BRIEF: Lines with the string "banana" must each be copied from the listing.

** Opening DATA PROVIDED block **

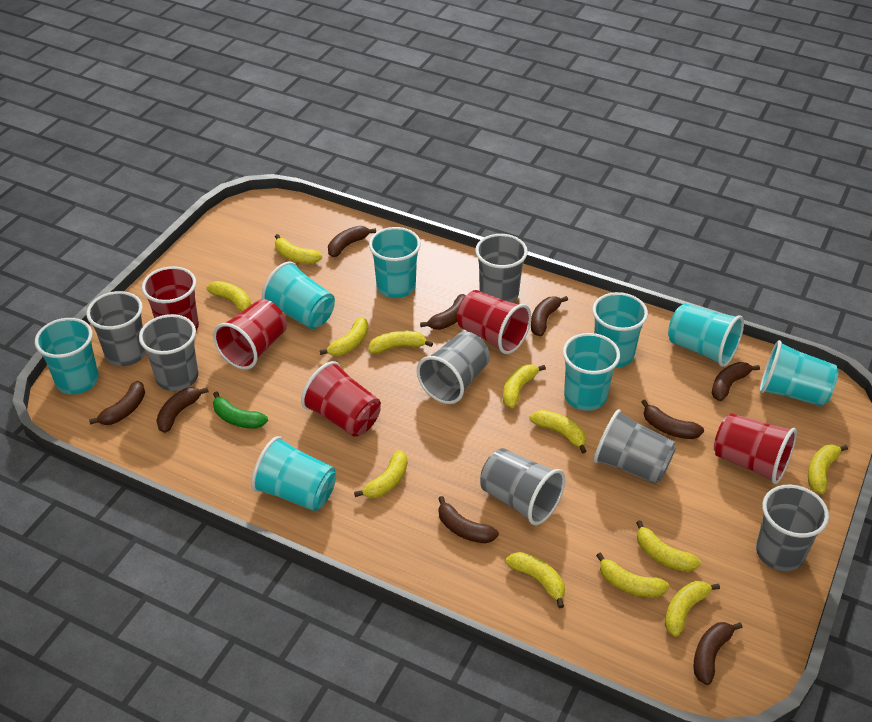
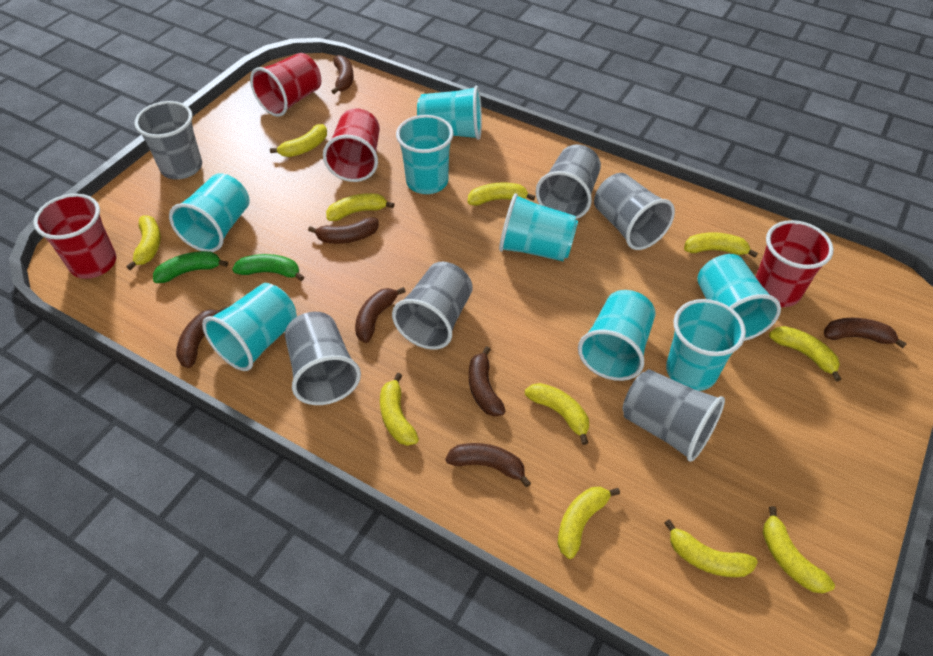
brown banana: 9 -> 7
green banana: 1 -> 2
grey cup: 7 -> 6
red cup: 5 -> 4
yellow banana: 12 -> 11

** Closing DATA PROVIDED block **

WRITTEN SOLUTION:
brown banana: 9 -> 7
green banana: 1 -> 2
yellow banana: 12 -> 11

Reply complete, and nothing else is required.